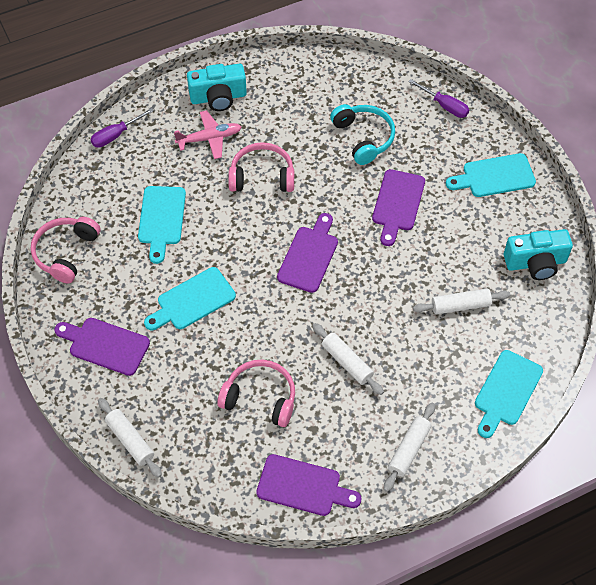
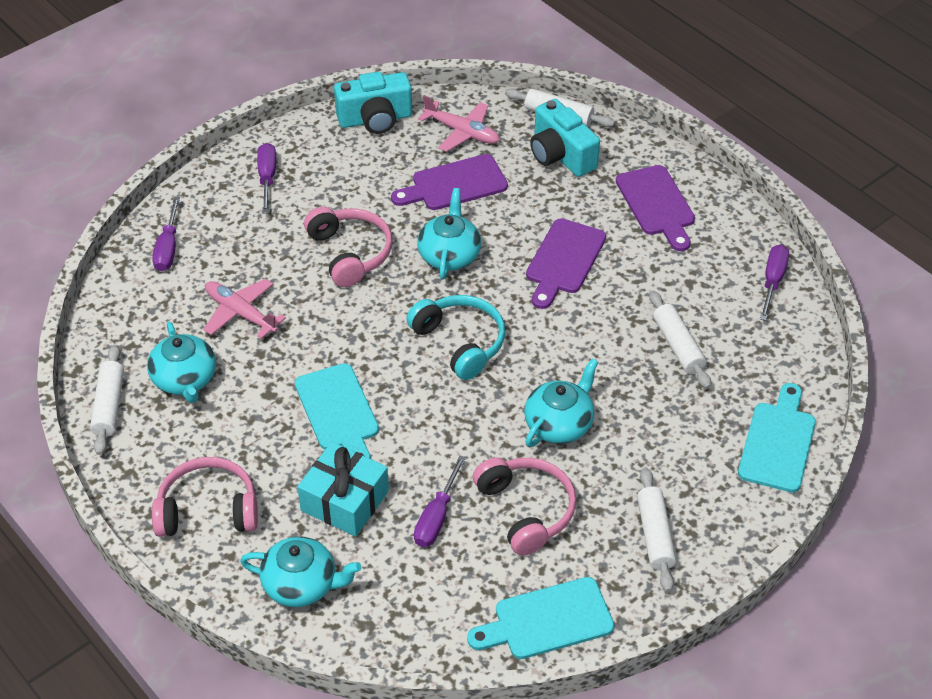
pink plane: 1 -> 2
purple cutting board: 4 -> 3
purple screwdriver: 2 -> 4
turquoise cutting board: 4 -> 3
turquoise gift: 0 -> 1
turquoise teapot: 0 -> 4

• • • • • • •

• [Instructions for the task]
Every line in the data that holds the string "turquoise" should be returned.

• [Answer space]
turquoise cutting board: 4 -> 3
turquoise gift: 0 -> 1
turquoise teapot: 0 -> 4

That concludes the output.